Problem to work on
Where a line below includes the word "railway", copy that line.

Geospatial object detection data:
▼

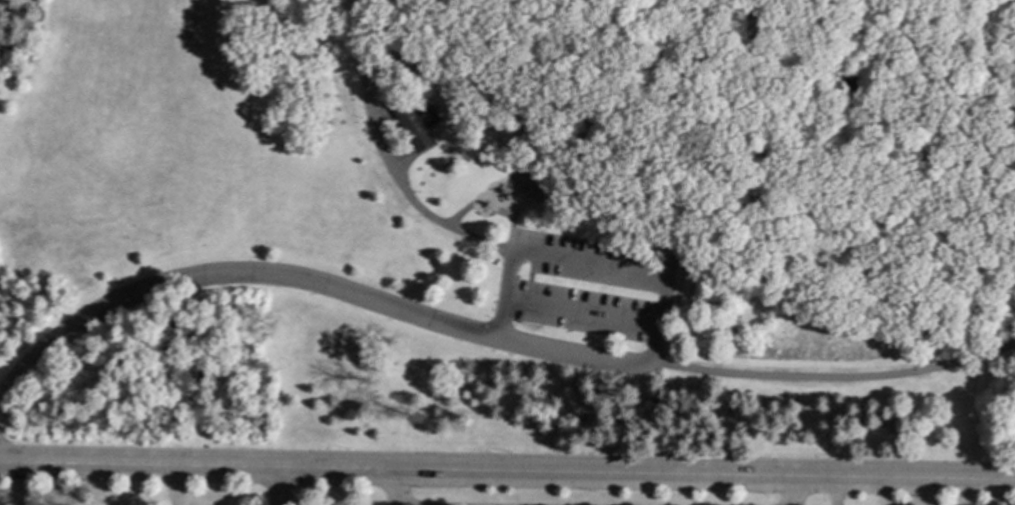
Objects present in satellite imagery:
road: (956, 34)
road: (462, 57)
road: (716, 97)
road: (382, 115)
building: (414, 122)
road: (387, 159)
road: (404, 162)
road: (958, 198)
road: (457, 215)
road: (508, 223)
park: (510, 226)
road: (592, 264)
road: (670, 268)
road: (307, 282)
parking lot: (591, 295)
road: (586, 309)
road: (832, 376)
road: (507, 469)
road: (280, 485)
road: (797, 490)
road: (835, 490)
road: (931, 491)
road: (394, 493)

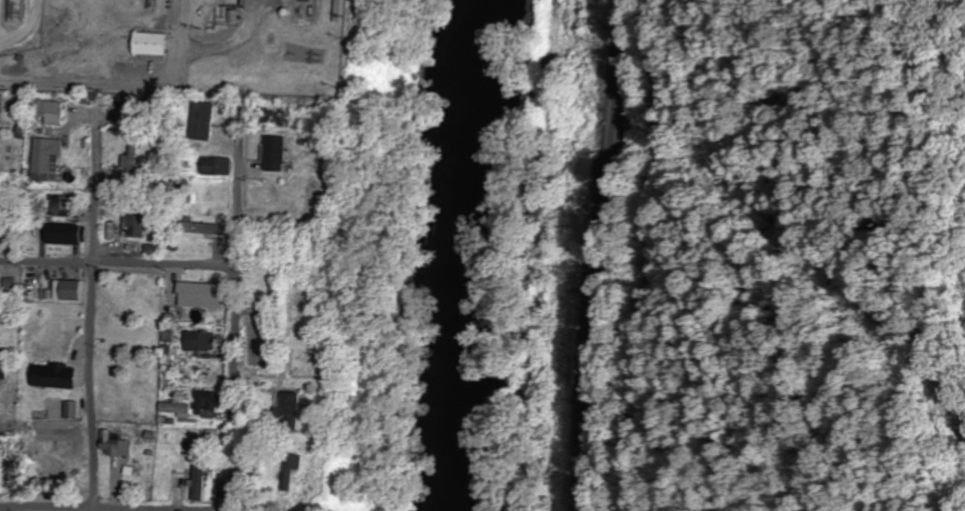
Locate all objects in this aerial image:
building: (145, 44)
road: (127, 86)
building: (42, 111)
building: (270, 117)
building: (200, 122)
building: (272, 154)
building: (132, 155)
building: (40, 160)
building: (214, 167)
building: (308, 202)
building: (56, 208)
building: (131, 221)
building: (198, 229)
building: (57, 234)
road: (604, 254)
river: (448, 255)
road: (241, 266)
road: (160, 267)
building: (64, 291)
road: (89, 298)
building: (274, 299)
building: (198, 342)
building: (0, 373)
building: (48, 376)
building: (144, 396)
building: (204, 400)
building: (162, 408)
building: (66, 411)
building: (285, 413)
building: (107, 443)
building: (290, 473)
road: (73, 508)

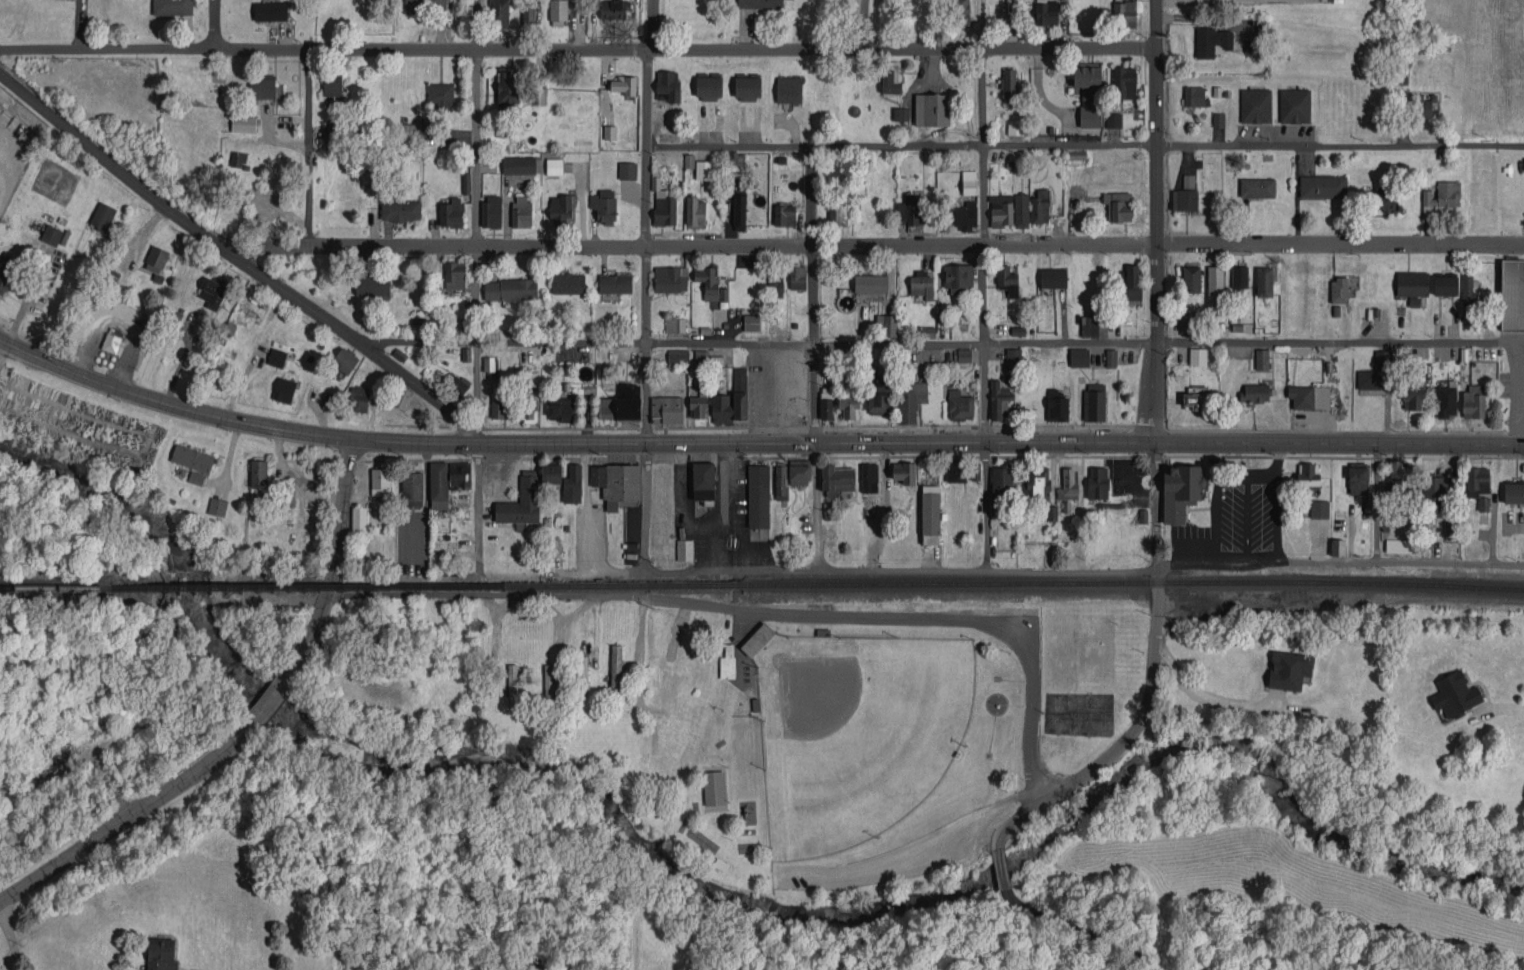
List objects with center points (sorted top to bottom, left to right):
building: (424, 4)
building: (760, 4)
building: (172, 7)
building: (615, 9)
building: (270, 11)
building: (961, 11)
building: (528, 12)
building: (558, 12)
building: (1046, 12)
building: (499, 13)
building: (1124, 13)
road: (863, 24)
road: (215, 25)
building: (1211, 41)
road: (578, 50)
building: (1087, 80)
building: (1124, 82)
building: (332, 83)
building: (1008, 83)
building: (623, 85)
building: (668, 85)
building: (708, 85)
building: (262, 86)
building: (747, 87)
building: (788, 89)
building: (440, 95)
building: (1195, 95)
building: (1256, 105)
building: (1294, 105)
building: (1421, 105)
building: (932, 109)
building: (901, 113)
building: (1090, 116)
building: (1218, 119)
building: (1114, 120)
building: (243, 123)
road: (476, 123)
road: (648, 123)
building: (1015, 128)
building: (410, 131)
building: (609, 132)
building: (331, 137)
building: (665, 137)
road: (308, 147)
road: (1085, 147)
building: (1075, 157)
road: (14, 158)
building: (238, 159)
building: (1523, 159)
building: (689, 160)
building: (520, 165)
building: (554, 166)
building: (703, 169)
building: (627, 170)
road: (4, 172)
building: (370, 174)
building: (1188, 181)
building: (969, 182)
building: (466, 183)
road: (1157, 183)
building: (1323, 186)
building: (1257, 187)
building: (1441, 196)
road: (811, 197)
building: (1380, 198)
building: (1184, 199)
building: (663, 204)
building: (603, 205)
building: (1118, 205)
building: (1040, 206)
building: (401, 209)
building: (561, 209)
building: (521, 210)
building: (910, 210)
building: (1001, 210)
building: (1021, 210)
building: (695, 211)
building: (491, 212)
building: (739, 212)
building: (451, 213)
building: (837, 213)
building: (784, 215)
building: (102, 216)
building: (965, 216)
building: (51, 234)
road: (874, 245)
road: (984, 245)
building: (156, 258)
road: (238, 259)
building: (7, 272)
building: (454, 275)
building: (1239, 276)
building: (797, 277)
building: (1053, 277)
building: (670, 278)
building: (958, 278)
building: (1191, 278)
building: (1007, 280)
building: (775, 281)
building: (1133, 281)
building: (1264, 281)
building: (1215, 282)
building: (568, 283)
building: (615, 283)
building: (710, 283)
building: (871, 283)
building: (922, 283)
building: (1412, 283)
building: (373, 284)
building: (1445, 285)
building: (1466, 287)
building: (510, 289)
building: (1339, 290)
building: (213, 293)
road: (475, 293)
building: (1512, 293)
road: (27, 294)
road: (645, 294)
building: (751, 322)
building: (674, 324)
building: (887, 324)
building: (1187, 324)
building: (1094, 326)
building: (452, 327)
building: (1018, 330)
building: (927, 331)
road: (420, 338)
road: (999, 342)
building: (113, 343)
road: (815, 343)
building: (1013, 354)
building: (678, 355)
building: (964, 355)
building: (1079, 356)
building: (1198, 356)
building: (277, 357)
building: (701, 357)
building: (1111, 357)
building: (1262, 359)
building: (344, 360)
building: (488, 364)
building: (1377, 372)
building: (455, 383)
building: (284, 389)
road: (476, 391)
road: (645, 392)
building: (1254, 392)
building: (879, 396)
building: (1309, 396)
building: (1195, 397)
building: (401, 398)
building: (1412, 398)
building: (359, 399)
building: (732, 399)
building: (999, 399)
building: (1447, 399)
building: (329, 400)
building: (910, 400)
building: (1094, 401)
building: (1473, 401)
building: (498, 402)
road: (1156, 403)
building: (621, 404)
building: (848, 404)
building: (959, 405)
building: (1056, 405)
building: (698, 406)
building: (825, 408)
park: (412, 409)
building: (560, 409)
building: (666, 409)
road: (570, 442)
road: (1340, 442)
building: (192, 458)
road: (1277, 458)
building: (799, 471)
building: (955, 471)
building: (904, 472)
building: (975, 472)
building: (259, 473)
building: (551, 473)
building: (1308, 473)
building: (459, 474)
road: (1246, 474)
building: (1396, 475)
building: (196, 477)
building: (869, 477)
building: (1358, 478)
building: (702, 480)
building: (836, 480)
building: (1001, 480)
building: (380, 481)
building: (780, 481)
building: (1037, 481)
building: (1477, 481)
building: (1098, 482)
building: (572, 484)
building: (617, 484)
building: (438, 485)
building: (1068, 485)
building: (1437, 486)
building: (412, 488)
building: (1180, 491)
building: (1513, 492)
building: (758, 496)
building: (521, 502)
building: (1367, 503)
building: (217, 506)
road: (818, 506)
road: (985, 507)
road: (642, 508)
building: (1319, 508)
building: (930, 514)
building: (359, 518)
road: (476, 518)
road: (1277, 518)
road: (1247, 520)
road: (1217, 523)
building: (1399, 545)
building: (1338, 547)
building: (684, 549)
road: (1080, 574)
railway: (1134, 582)
railway: (429, 586)
railway: (56, 587)
road: (758, 613)
building: (757, 639)
park: (1094, 652)
park: (1062, 653)
building: (727, 662)
building: (616, 669)
building: (1289, 669)
building: (582, 670)
road: (1152, 679)
building: (512, 685)
building: (549, 685)
building: (1455, 694)
road: (1217, 703)
road: (1507, 706)
park: (1077, 713)
road: (252, 722)
park: (856, 734)
park: (897, 734)
building: (714, 788)
road: (909, 854)
road: (1003, 871)
road: (1086, 929)
road: (11, 937)
building: (161, 953)

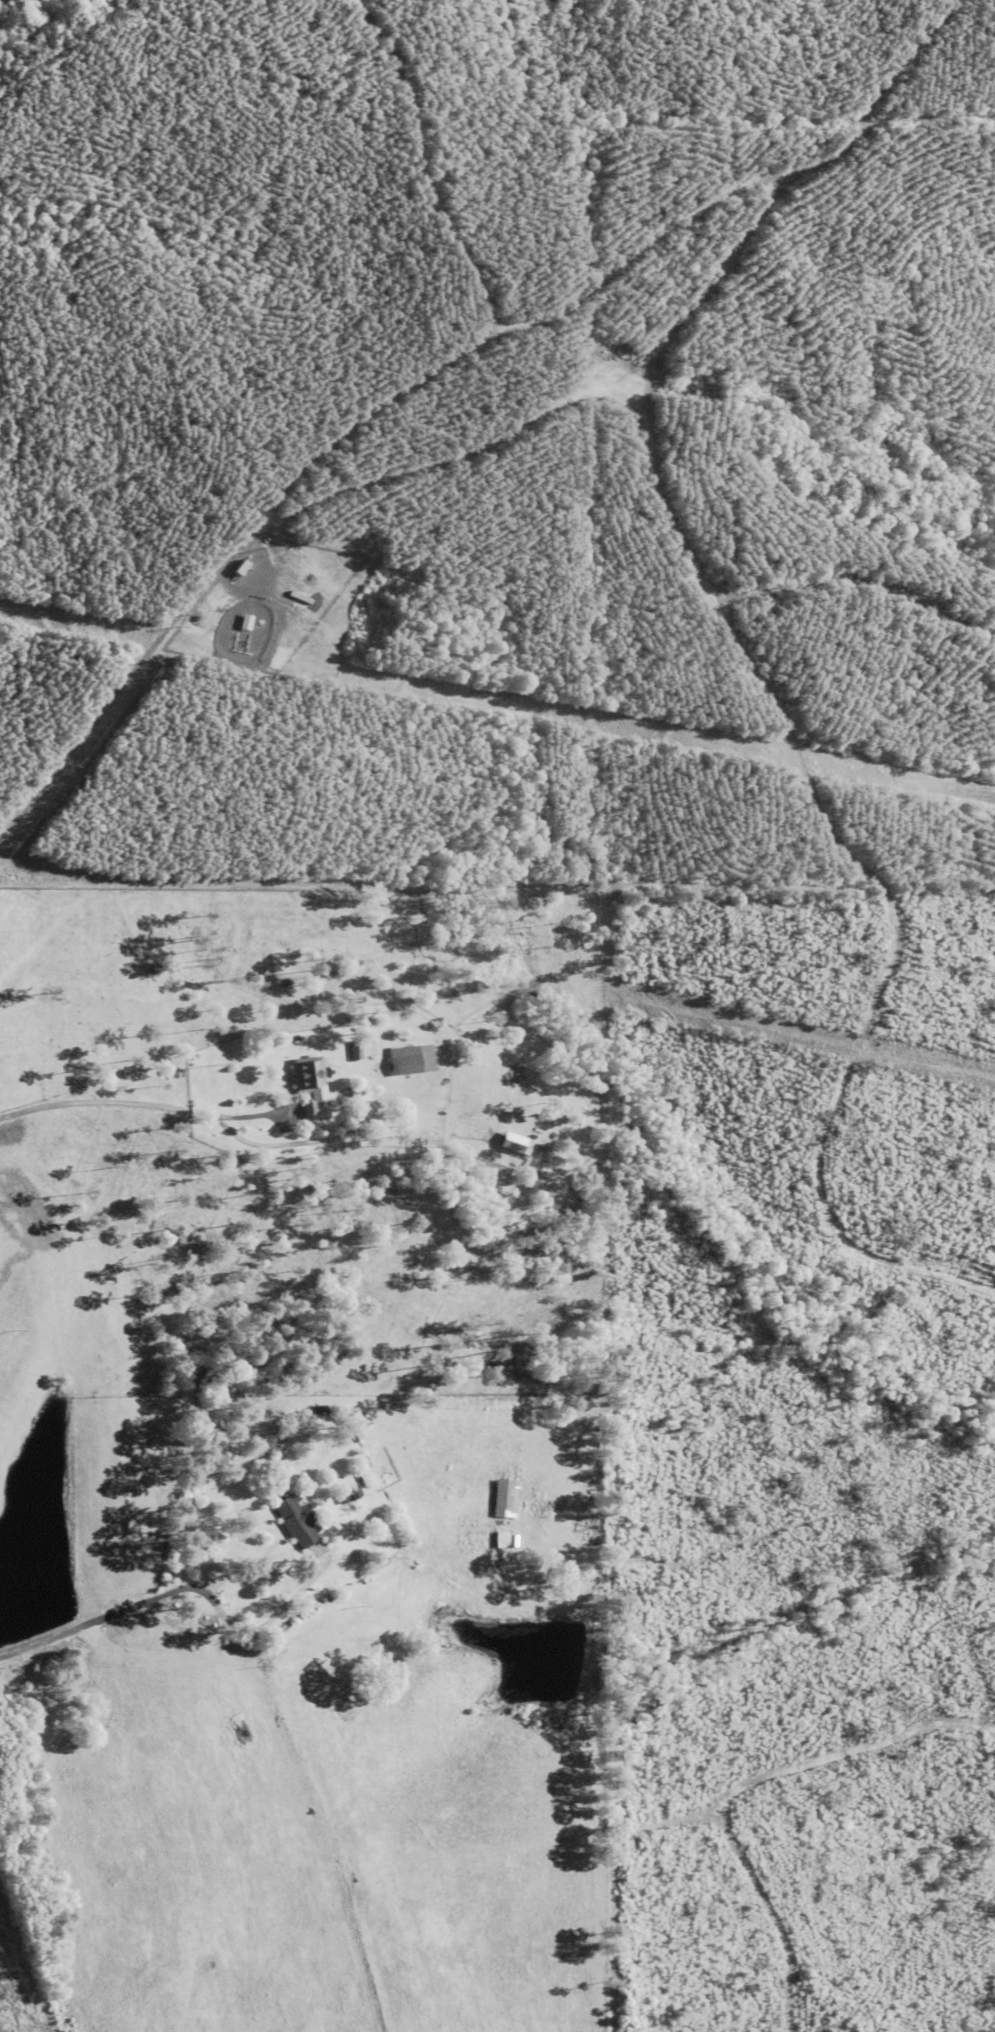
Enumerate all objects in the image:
road: (87, 733)
building: (410, 1059)
building: (309, 1084)
road: (130, 1106)
building: (504, 1498)
building: (295, 1520)
road: (105, 1617)
road: (262, 1624)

▲

Completed task
railway: (1134, 582)
railway: (429, 586)
railway: (56, 587)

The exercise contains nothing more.